Work instruction:
In the records that follow, skip the pictures and print everything else exactly.

^^^^

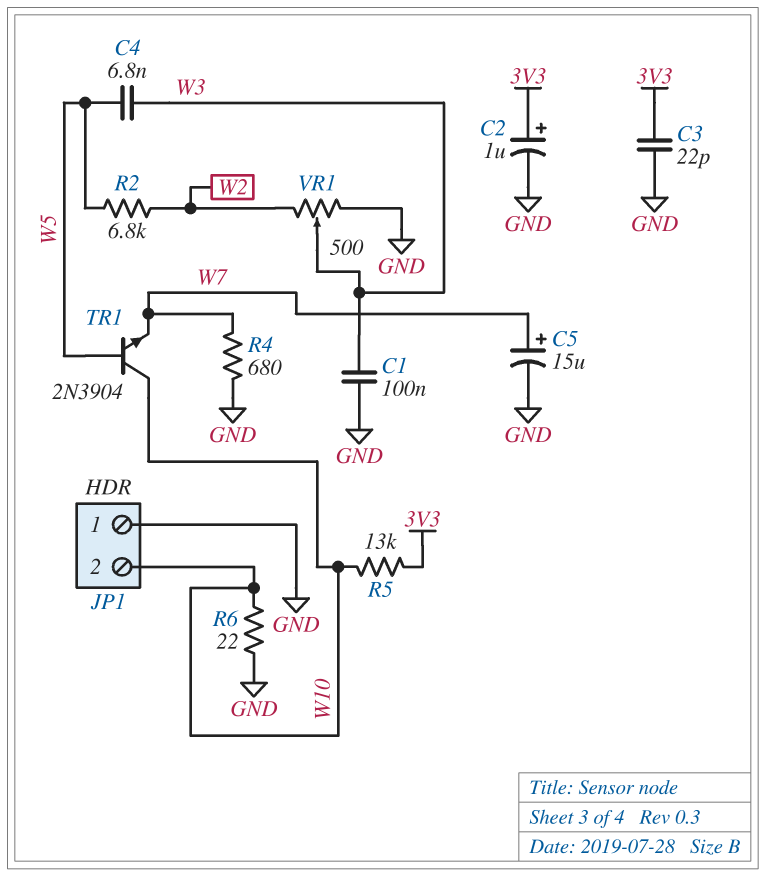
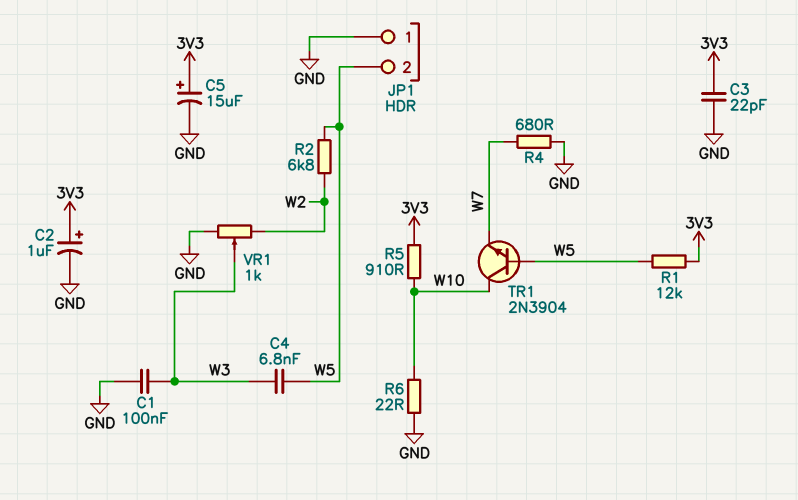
C5: 15uF (plus W7, minus GND) -> 15uF (plus 3V3, minus GND)
JP1 pin 2: W10 -> W5
R1: none -> 12k (3V3, W5)
R5: 13k (3V3, W10) -> 910 (3V3, W10)
VR1: 500 (GND, W2, wiper W3) -> 1k (GND, W2, wiper W3)

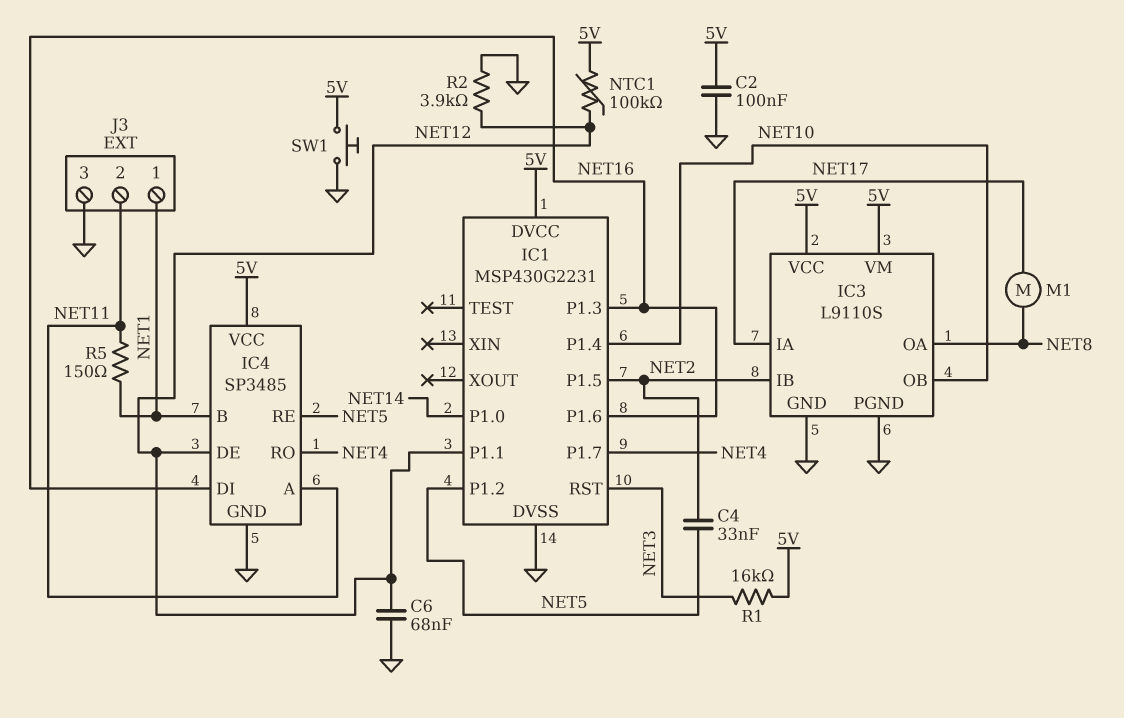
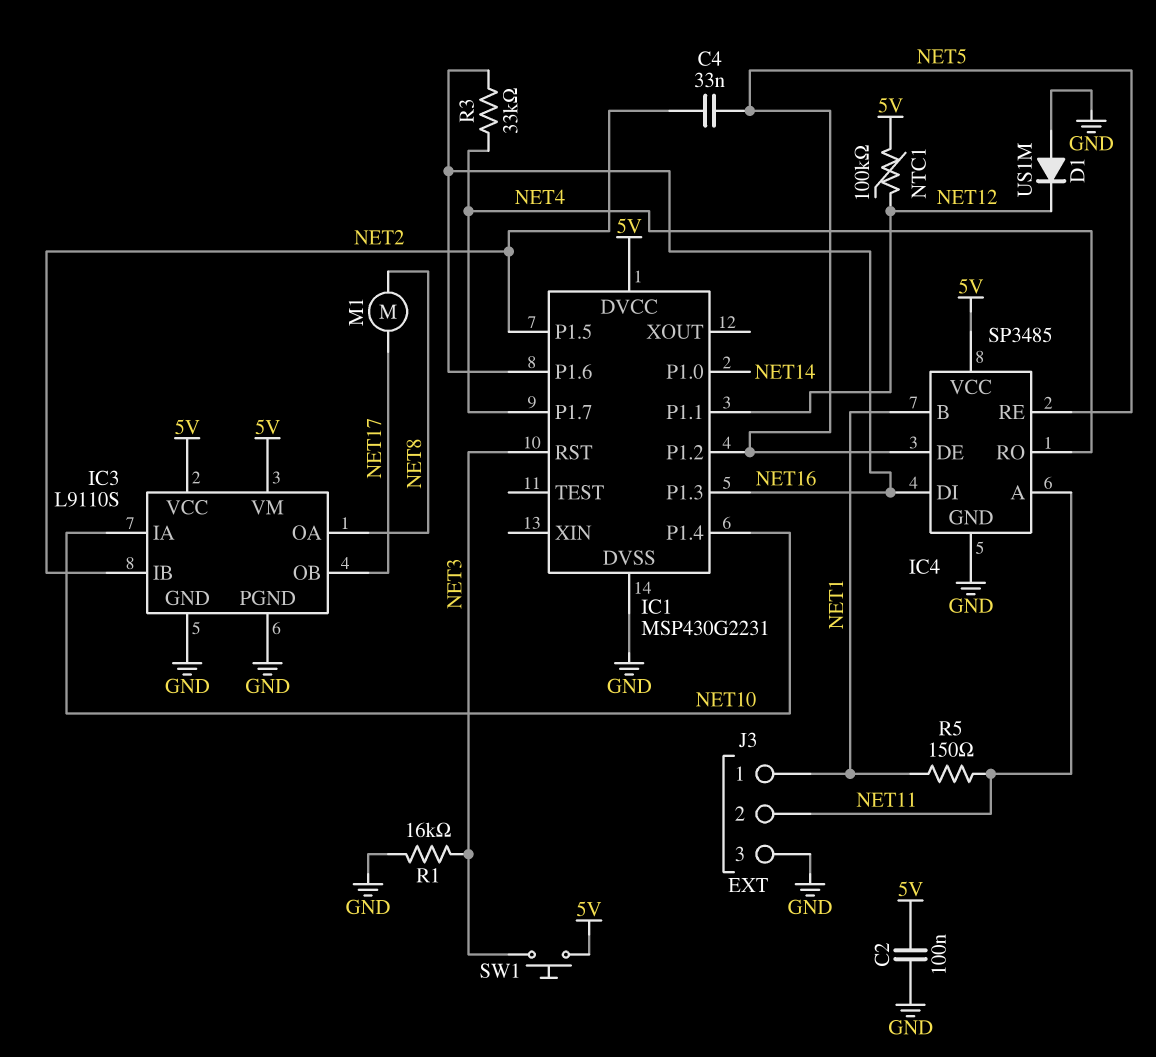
C6: 68nF (GND, NET12) -> none
D1: none -> diode US1M (A GND, K NET12)
IC3 pin IA: NET17 -> NET10
IC3 pin OB: NET10 -> NET17
IC4 pin DE: NET12 -> NET5
R1: 16k (5V, NET3) -> 16k (GND, NET3)
R2: 3.9k (GND, NET12) -> none
R3: none -> 33k (NET4, NET16)
SW1: button (5V, GND) -> button (5V, NET3)

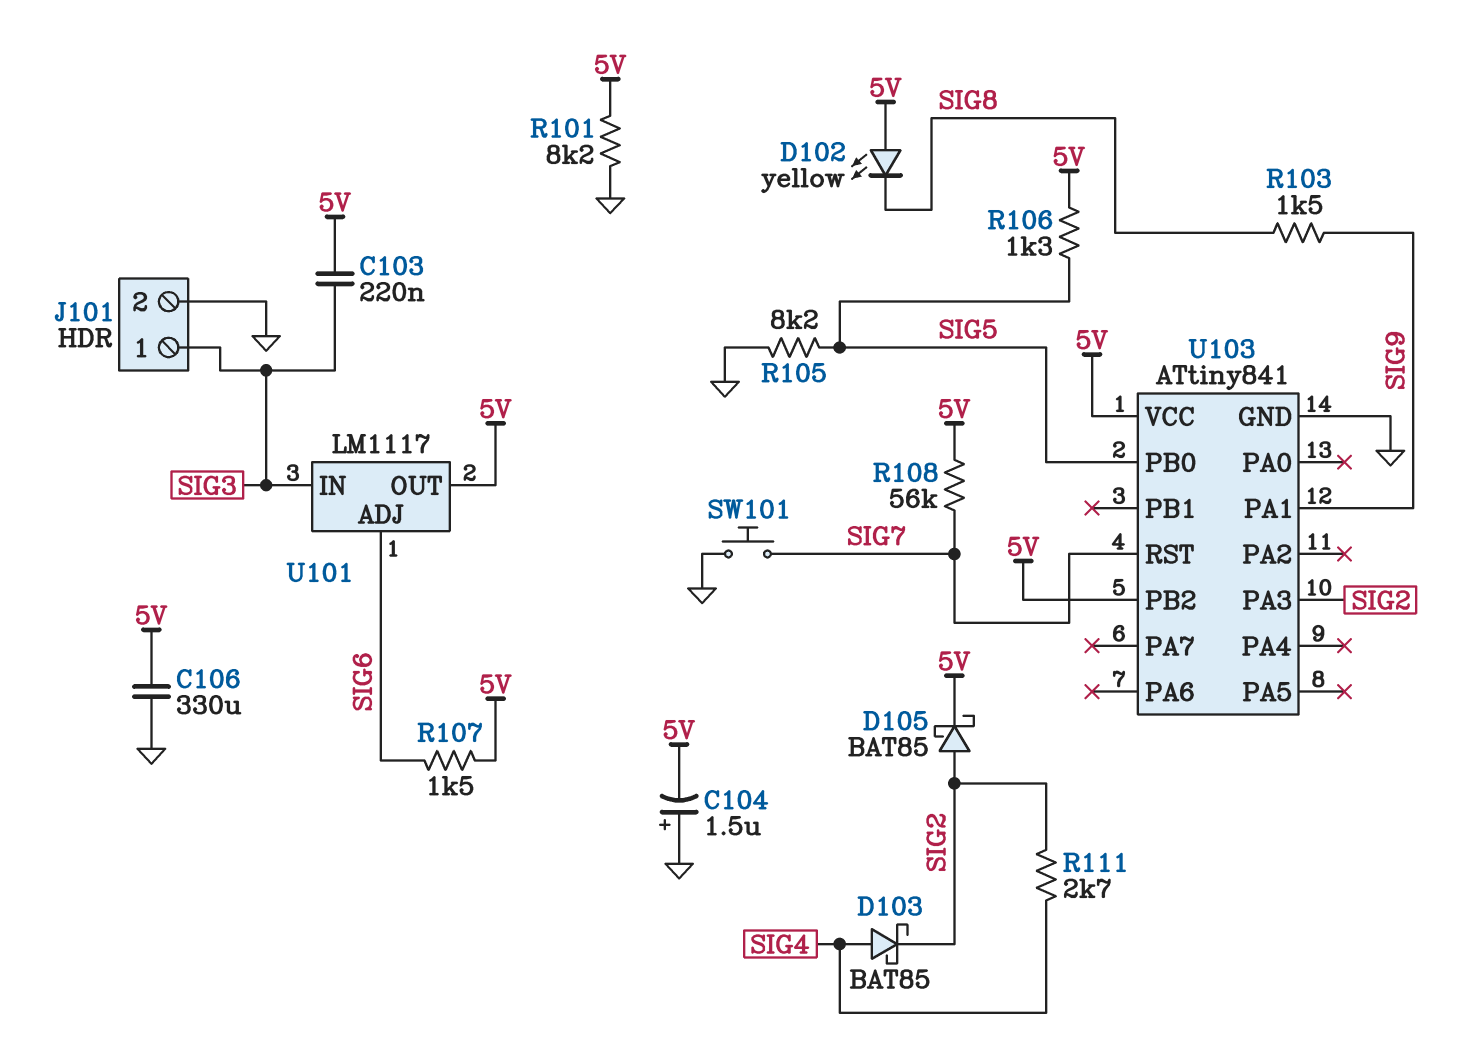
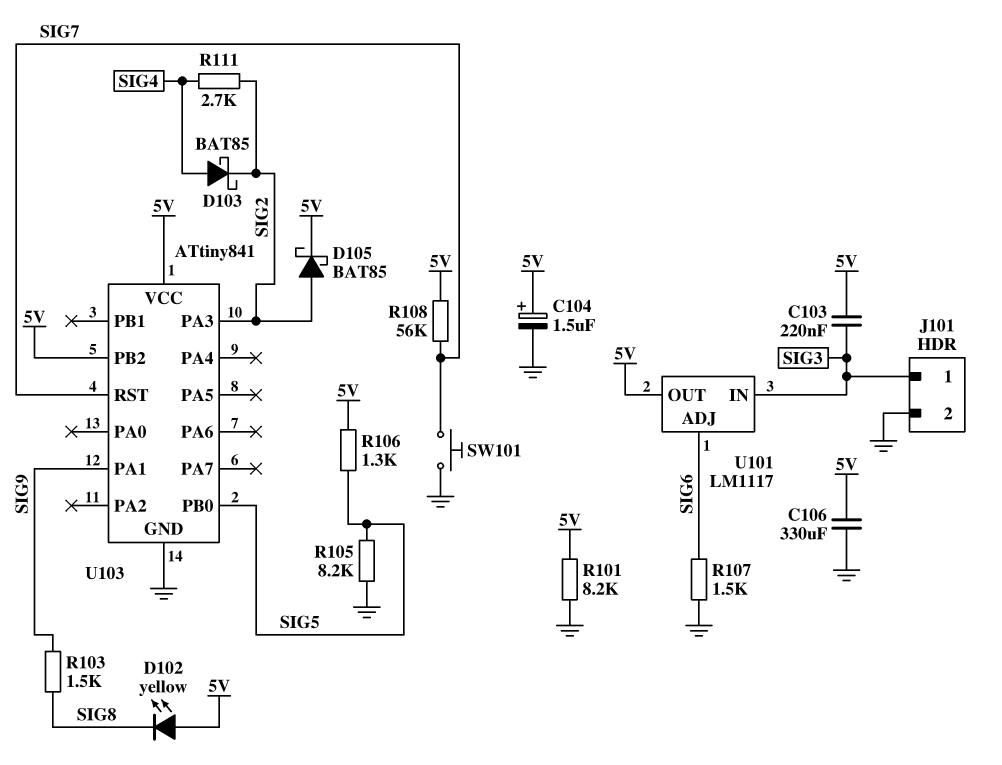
C104: 1.5uF (plus GND, minus 5V) -> 1.5uF (plus 5V, minus GND)
R107: 1.5k (5V, SIG6) -> 1.5k (GND, SIG6)

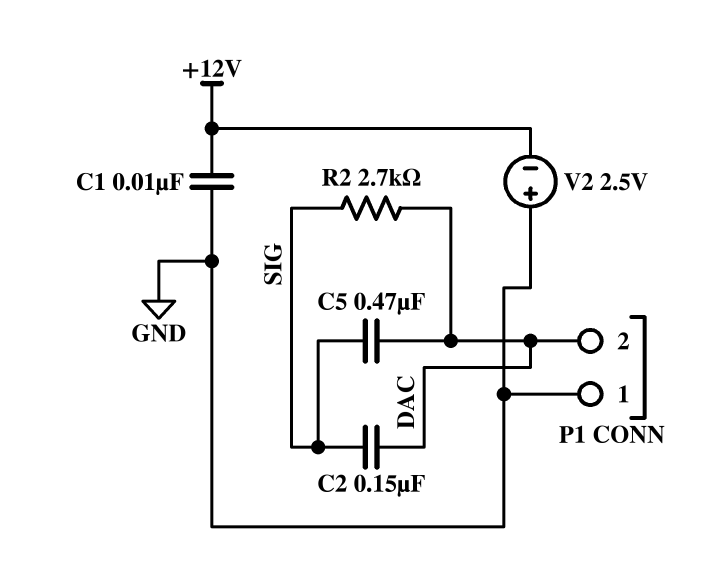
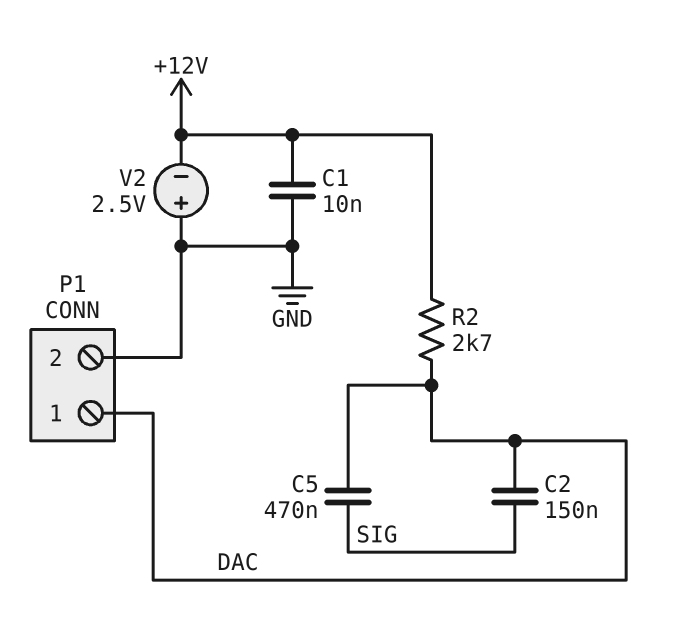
P1 pin 1: GND -> DAC
P1 pin 2: DAC -> GND
R2: 2.7k (DAC, SIG) -> 2.7k (+12V, DAC)

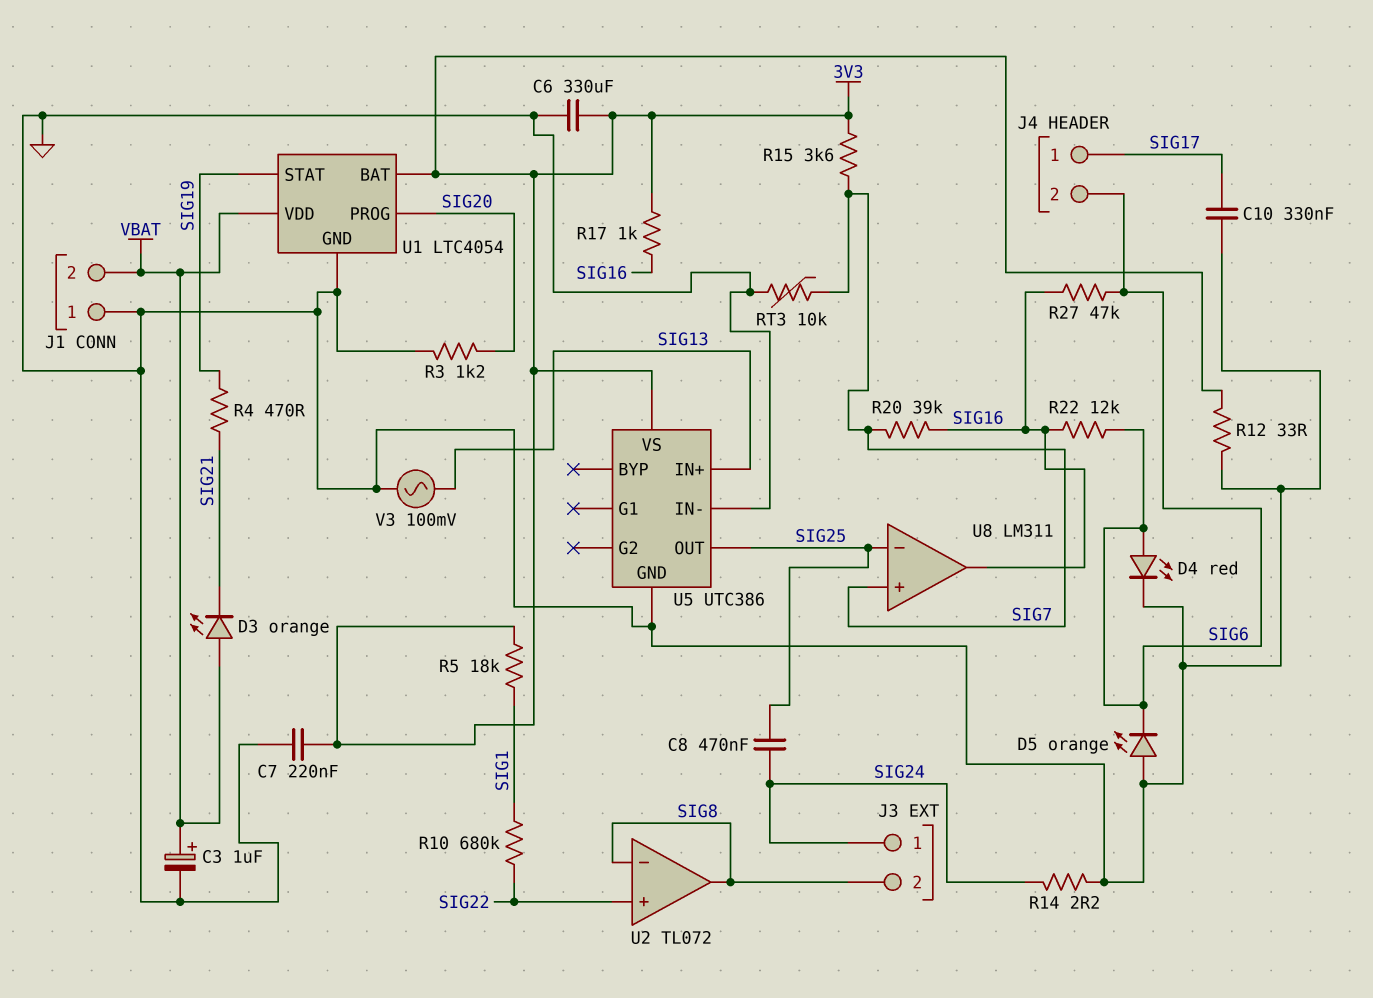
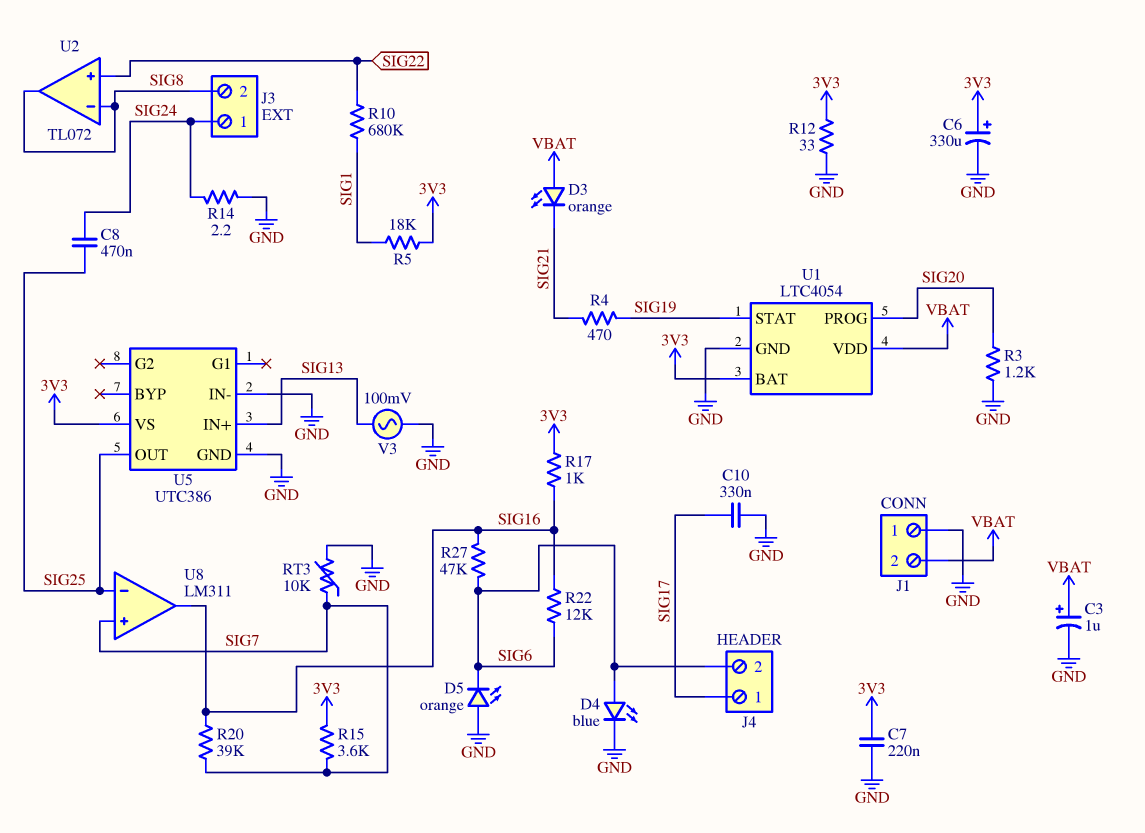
C6: 330uF (3V3, GND) -> 330uF (plus 3V3, minus GND)
D4: LED red (A SIG6, K GND) -> LED blue (A SIG6, K GND)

^^^^

Response to the task:
C5: 15uF (plus W7, minus GND) -> 15uF (plus 3V3, minus GND)
JP1 pin 2: W10 -> W5
R1: none -> 12k (3V3, W5)
R5: 13k (3V3, W10) -> 910 (3V3, W10)
VR1: 500 (GND, W2, wiper W3) -> 1k (GND, W2, wiper W3)

C6: 68nF (GND, NET12) -> none
D1: none -> diode US1M (A GND, K NET12)
IC3 pin IA: NET17 -> NET10
IC3 pin OB: NET10 -> NET17
IC4 pin DE: NET12 -> NET5
R1: 16k (5V, NET3) -> 16k (GND, NET3)
R2: 3.9k (GND, NET12) -> none
R3: none -> 33k (NET4, NET16)
SW1: button (5V, GND) -> button (5V, NET3)

C104: 1.5uF (plus GND, minus 5V) -> 1.5uF (plus 5V, minus GND)
R107: 1.5k (5V, SIG6) -> 1.5k (GND, SIG6)

P1 pin 1: GND -> DAC
P1 pin 2: DAC -> GND
R2: 2.7k (DAC, SIG) -> 2.7k (+12V, DAC)

C6: 330uF (3V3, GND) -> 330uF (plus 3V3, minus GND)
D4: LED red (A SIG6, K GND) -> LED blue (A SIG6, K GND)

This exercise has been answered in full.